## Prompt
Check each line of the listing below for the string "purple", then copy every line that has it.

## Given data

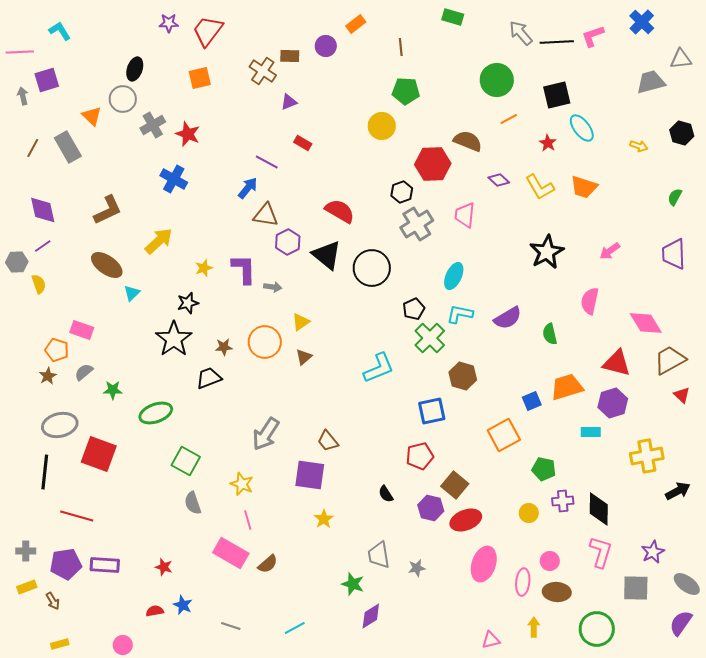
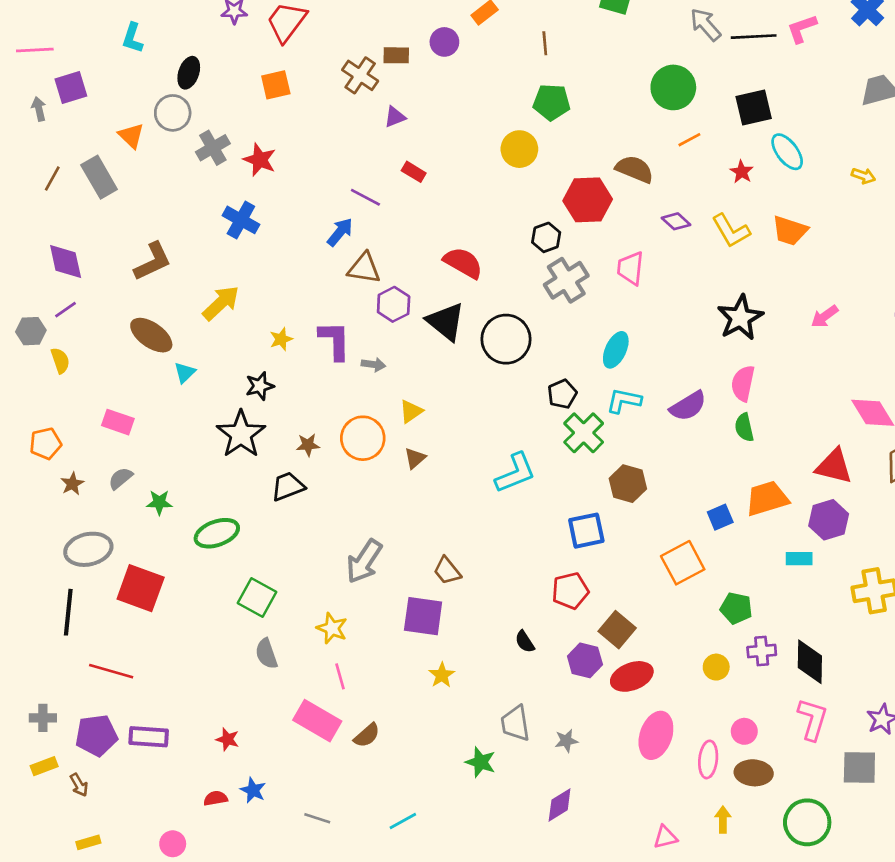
cyan L-shape: (60, 31) -> (133, 38), moved, turned -130
pink semicircle: (590, 301) -> (743, 383), moved
orange pentagon: (57, 350) -> (46, 444), moved, turned -30
purple diamond: (371, 616) -> (560, 805), moved

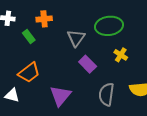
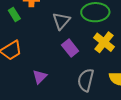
yellow cross: (121, 55) -> (104, 42), size x1.5
purple triangle: (60, 96) -> (40, 77), size x0.7

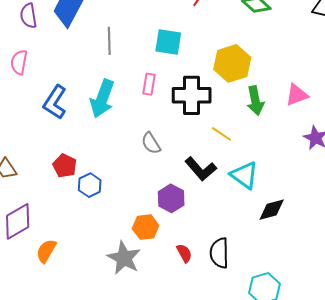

## Expected answer
purple diamond: (371, 616) -> (560, 805), moved
purple triangle: (60, 96) -> (40, 77), size x0.7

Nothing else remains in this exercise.